Aim of the task> Beneath this task are records; tally the lines in them that contain "MOSI" and report only the number.

(Change detection outputs)

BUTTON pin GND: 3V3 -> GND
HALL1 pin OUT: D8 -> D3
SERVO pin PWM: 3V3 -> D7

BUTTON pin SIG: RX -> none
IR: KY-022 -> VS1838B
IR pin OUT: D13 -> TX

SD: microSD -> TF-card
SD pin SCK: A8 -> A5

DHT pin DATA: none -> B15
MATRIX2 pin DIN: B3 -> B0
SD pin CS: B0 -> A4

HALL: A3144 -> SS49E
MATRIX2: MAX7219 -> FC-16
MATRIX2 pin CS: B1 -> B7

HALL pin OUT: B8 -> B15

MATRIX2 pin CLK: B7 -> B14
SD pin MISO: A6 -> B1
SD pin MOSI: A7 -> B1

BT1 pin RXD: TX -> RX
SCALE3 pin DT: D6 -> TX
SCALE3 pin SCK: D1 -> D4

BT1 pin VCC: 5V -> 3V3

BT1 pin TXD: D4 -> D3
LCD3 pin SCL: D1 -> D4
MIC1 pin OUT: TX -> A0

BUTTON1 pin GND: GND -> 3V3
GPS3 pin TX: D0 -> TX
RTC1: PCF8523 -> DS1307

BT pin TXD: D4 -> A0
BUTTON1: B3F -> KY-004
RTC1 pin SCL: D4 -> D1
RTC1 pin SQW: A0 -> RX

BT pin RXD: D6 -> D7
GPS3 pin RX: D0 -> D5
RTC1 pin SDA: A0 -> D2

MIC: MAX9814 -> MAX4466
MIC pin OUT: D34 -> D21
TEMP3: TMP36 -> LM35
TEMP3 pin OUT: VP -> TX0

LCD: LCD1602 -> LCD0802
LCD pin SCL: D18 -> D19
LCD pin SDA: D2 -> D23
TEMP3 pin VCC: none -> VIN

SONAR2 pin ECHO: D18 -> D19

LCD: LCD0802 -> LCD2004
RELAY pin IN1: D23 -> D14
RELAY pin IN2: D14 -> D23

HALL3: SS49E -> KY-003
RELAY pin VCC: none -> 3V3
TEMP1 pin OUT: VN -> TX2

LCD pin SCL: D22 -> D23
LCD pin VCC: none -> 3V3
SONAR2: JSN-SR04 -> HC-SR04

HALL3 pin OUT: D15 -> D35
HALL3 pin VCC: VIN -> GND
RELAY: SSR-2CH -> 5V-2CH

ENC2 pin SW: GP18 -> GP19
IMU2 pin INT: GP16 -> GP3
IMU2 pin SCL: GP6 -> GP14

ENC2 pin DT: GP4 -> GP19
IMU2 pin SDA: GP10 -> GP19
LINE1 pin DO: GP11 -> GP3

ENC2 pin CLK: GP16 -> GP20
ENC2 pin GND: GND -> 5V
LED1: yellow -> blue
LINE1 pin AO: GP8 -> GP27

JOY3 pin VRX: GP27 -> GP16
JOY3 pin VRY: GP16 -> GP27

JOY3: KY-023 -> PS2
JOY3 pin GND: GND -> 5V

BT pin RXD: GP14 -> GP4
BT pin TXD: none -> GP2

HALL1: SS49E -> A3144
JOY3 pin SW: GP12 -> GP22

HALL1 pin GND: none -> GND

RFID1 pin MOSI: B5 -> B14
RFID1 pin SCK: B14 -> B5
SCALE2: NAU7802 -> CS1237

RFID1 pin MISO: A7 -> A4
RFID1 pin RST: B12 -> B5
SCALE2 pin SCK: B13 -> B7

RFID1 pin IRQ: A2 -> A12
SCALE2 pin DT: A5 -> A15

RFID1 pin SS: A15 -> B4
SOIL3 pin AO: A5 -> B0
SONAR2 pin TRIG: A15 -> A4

Written answer> 2